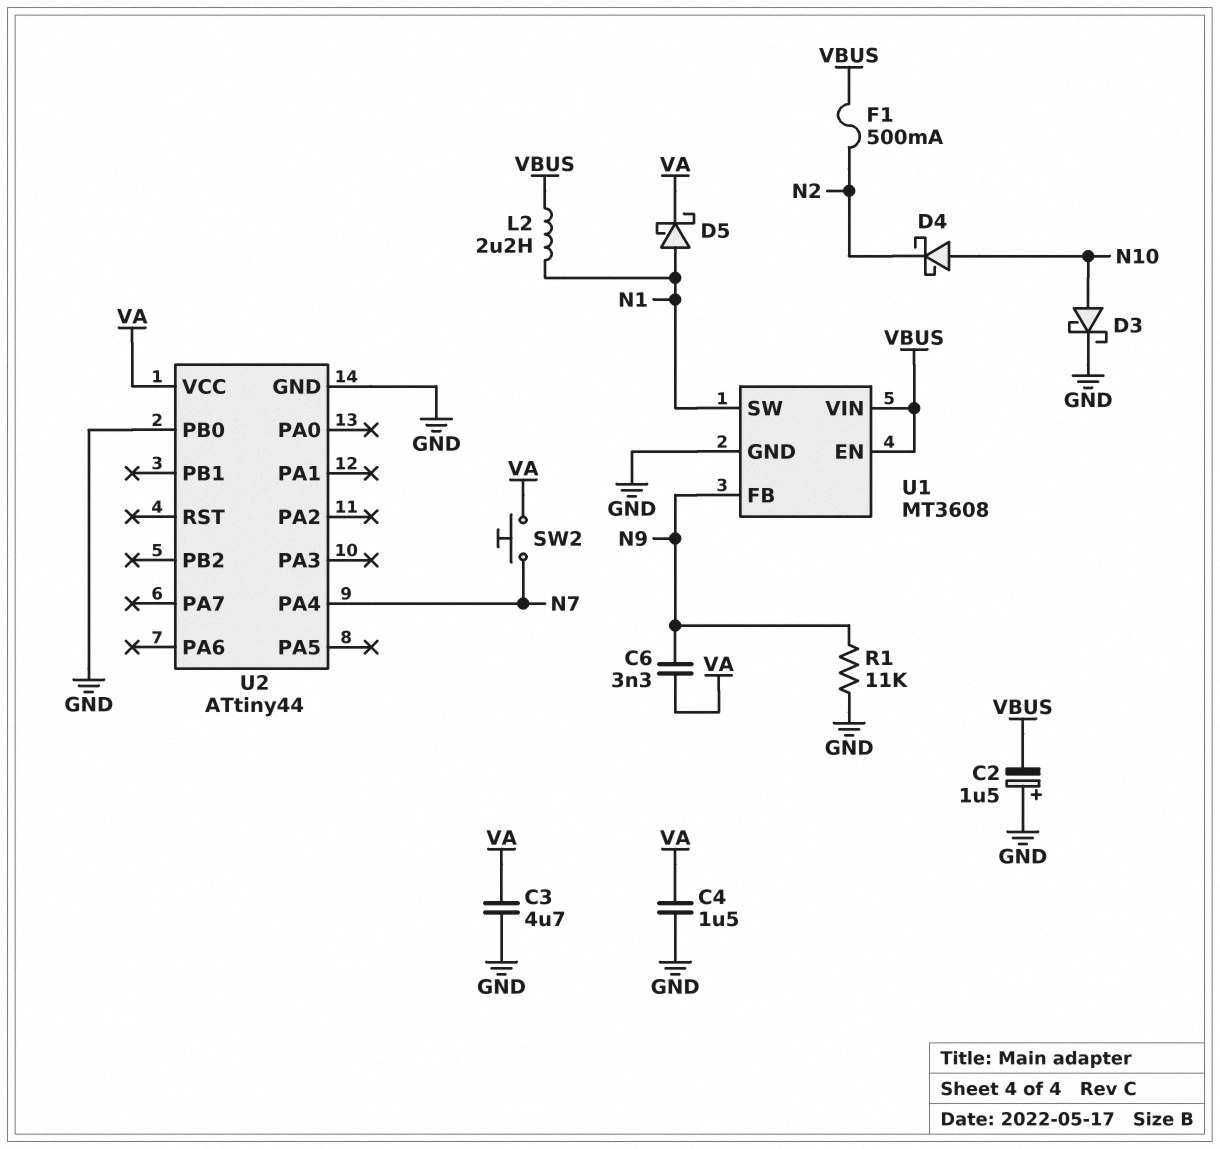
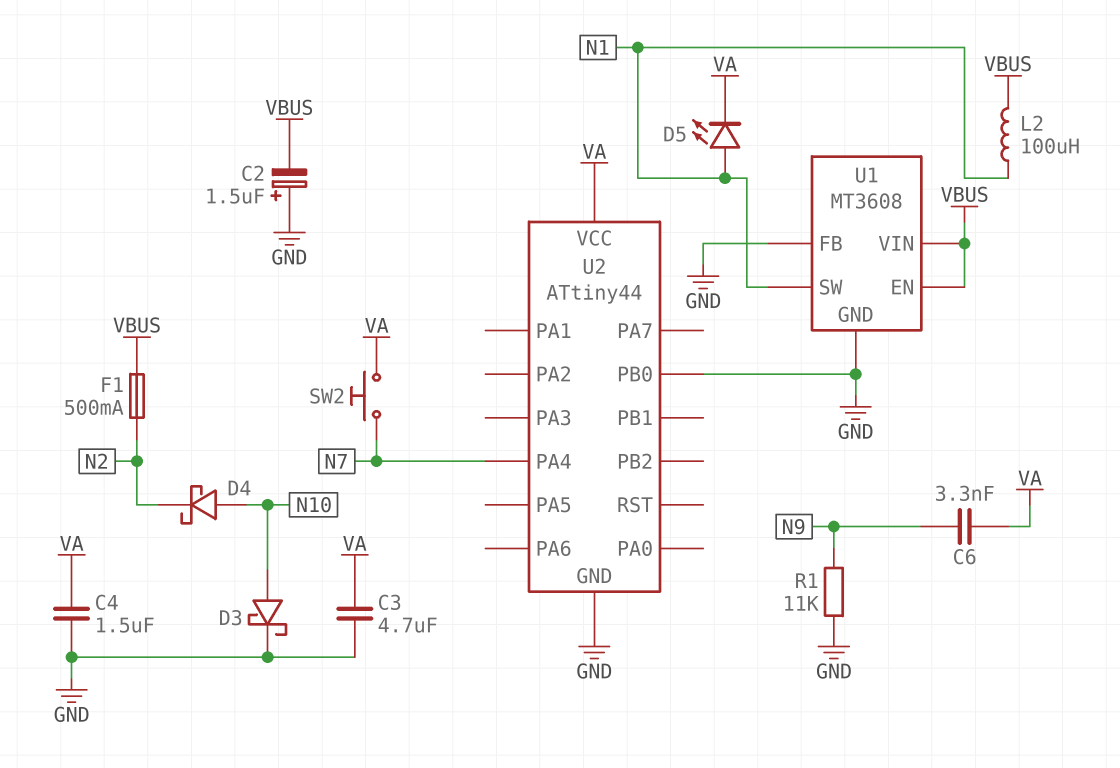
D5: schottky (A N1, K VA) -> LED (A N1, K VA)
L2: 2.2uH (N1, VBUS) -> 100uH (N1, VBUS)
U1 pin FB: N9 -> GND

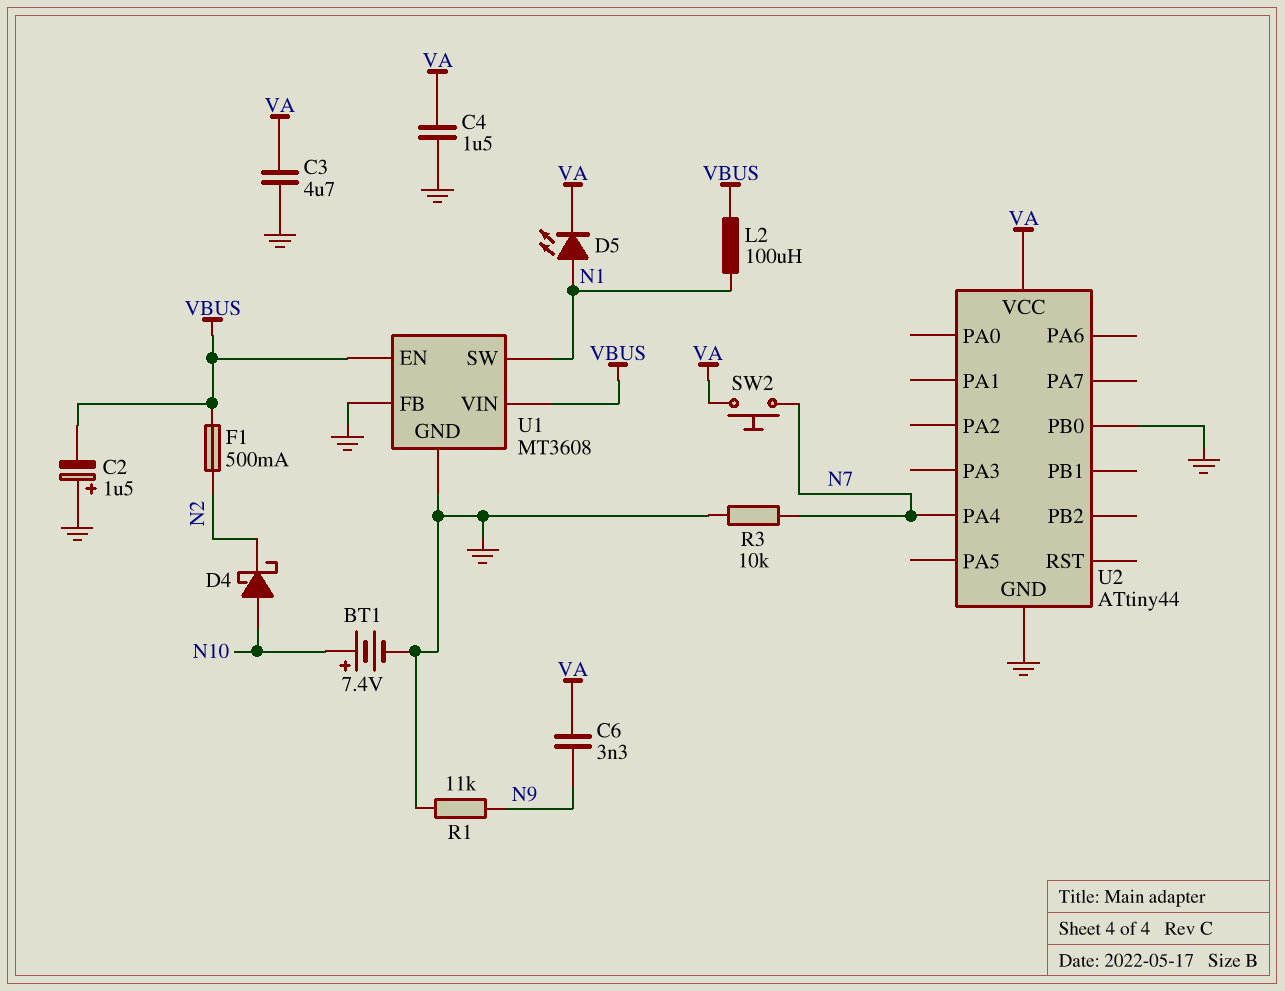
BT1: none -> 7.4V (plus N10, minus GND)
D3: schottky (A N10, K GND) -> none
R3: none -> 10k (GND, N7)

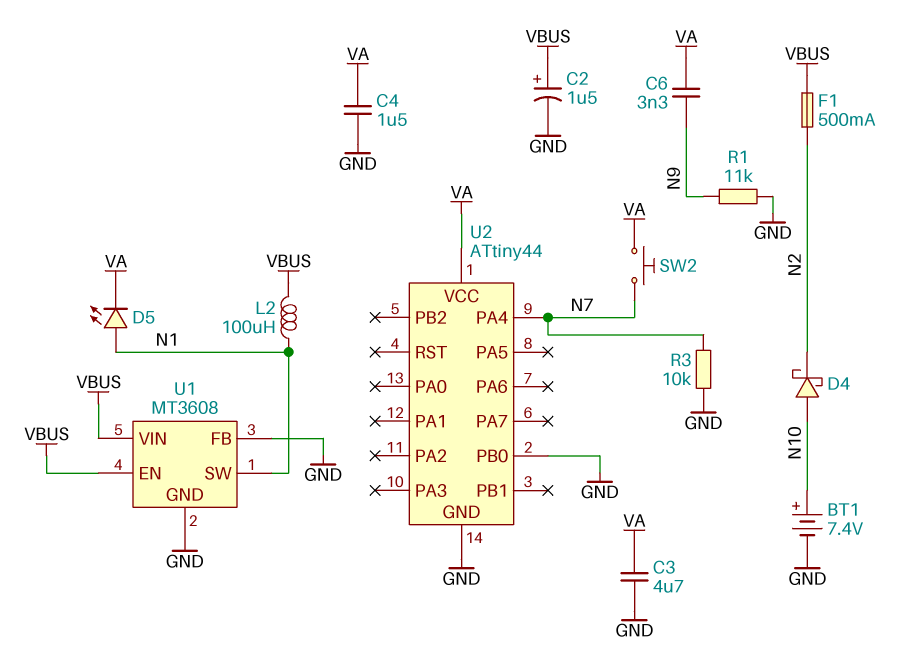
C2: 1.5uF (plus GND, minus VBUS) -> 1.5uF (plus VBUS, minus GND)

Required action>
Everything in the material goes into the copy exactly, except the images.

Your response>
D5: schottky (A N1, K VA) -> LED (A N1, K VA)
L2: 2.2uH (N1, VBUS) -> 100uH (N1, VBUS)
U1 pin FB: N9 -> GND

BT1: none -> 7.4V (plus N10, minus GND)
D3: schottky (A N10, K GND) -> none
R3: none -> 10k (GND, N7)

C2: 1.5uF (plus GND, minus VBUS) -> 1.5uF (plus VBUS, minus GND)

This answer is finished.